WORK ORDER - Please restate, word for word, the lines below that begin at the one with "L2: 22uH (SW, VCC) -> 22uH (SW, VB)" and end at the one with "U107 pin out: n9 -> n26". Leave out all other lines.

(Saved entries)
[Start of section]

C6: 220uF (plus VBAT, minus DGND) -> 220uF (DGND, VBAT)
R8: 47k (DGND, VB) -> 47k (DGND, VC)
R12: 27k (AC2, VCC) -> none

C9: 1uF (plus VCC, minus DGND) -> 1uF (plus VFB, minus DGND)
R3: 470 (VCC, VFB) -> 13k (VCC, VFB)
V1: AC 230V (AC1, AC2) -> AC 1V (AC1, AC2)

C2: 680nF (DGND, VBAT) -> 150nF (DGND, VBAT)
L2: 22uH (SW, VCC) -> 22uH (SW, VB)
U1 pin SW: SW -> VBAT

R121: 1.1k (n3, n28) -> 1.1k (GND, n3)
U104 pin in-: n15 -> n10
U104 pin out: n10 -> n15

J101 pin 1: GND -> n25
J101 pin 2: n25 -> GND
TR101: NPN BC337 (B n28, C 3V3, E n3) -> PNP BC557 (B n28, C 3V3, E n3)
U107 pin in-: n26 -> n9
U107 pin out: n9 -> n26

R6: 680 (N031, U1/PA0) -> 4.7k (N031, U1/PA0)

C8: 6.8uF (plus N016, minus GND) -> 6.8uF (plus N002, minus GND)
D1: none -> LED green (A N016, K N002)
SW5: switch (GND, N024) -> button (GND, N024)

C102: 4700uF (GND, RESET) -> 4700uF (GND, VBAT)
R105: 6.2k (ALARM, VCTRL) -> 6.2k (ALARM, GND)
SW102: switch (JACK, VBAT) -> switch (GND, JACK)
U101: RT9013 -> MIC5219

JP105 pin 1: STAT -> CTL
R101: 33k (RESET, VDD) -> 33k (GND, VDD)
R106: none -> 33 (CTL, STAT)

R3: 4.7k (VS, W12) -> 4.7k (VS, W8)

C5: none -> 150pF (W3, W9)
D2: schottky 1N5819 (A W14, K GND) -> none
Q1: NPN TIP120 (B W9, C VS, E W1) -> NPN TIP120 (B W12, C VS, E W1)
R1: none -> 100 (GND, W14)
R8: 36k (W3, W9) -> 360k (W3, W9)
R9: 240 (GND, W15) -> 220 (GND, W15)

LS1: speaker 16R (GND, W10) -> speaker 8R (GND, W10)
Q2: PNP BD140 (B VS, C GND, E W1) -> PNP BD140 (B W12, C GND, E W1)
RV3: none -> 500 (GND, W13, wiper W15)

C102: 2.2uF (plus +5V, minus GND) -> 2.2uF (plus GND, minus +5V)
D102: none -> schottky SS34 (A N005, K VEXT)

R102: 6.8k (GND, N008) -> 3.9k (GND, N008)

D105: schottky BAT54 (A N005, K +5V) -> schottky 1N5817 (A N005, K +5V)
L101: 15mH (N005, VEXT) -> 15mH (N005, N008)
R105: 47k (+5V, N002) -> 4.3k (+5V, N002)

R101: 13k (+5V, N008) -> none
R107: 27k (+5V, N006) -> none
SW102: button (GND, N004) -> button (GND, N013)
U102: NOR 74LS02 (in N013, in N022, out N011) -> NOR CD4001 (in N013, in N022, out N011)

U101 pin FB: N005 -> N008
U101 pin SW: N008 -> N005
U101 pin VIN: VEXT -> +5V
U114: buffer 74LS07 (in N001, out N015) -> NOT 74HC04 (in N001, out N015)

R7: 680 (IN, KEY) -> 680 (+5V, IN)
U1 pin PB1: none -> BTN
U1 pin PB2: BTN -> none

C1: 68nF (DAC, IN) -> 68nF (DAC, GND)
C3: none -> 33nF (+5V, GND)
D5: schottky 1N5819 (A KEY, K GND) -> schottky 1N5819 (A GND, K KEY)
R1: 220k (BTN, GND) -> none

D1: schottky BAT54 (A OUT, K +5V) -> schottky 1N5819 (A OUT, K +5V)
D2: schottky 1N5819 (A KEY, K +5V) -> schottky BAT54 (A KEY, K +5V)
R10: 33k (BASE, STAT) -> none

[End of section]

EXERCISE ANSWER -
L2: 22uH (SW, VCC) -> 22uH (SW, VB)
U1 pin SW: SW -> VBAT

R121: 1.1k (n3, n28) -> 1.1k (GND, n3)
U104 pin in-: n15 -> n10
U104 pin out: n10 -> n15

J101 pin 1: GND -> n25
J101 pin 2: n25 -> GND
TR101: NPN BC337 (B n28, C 3V3, E n3) -> PNP BC557 (B n28, C 3V3, E n3)
U107 pin in-: n26 -> n9
U107 pin out: n9 -> n26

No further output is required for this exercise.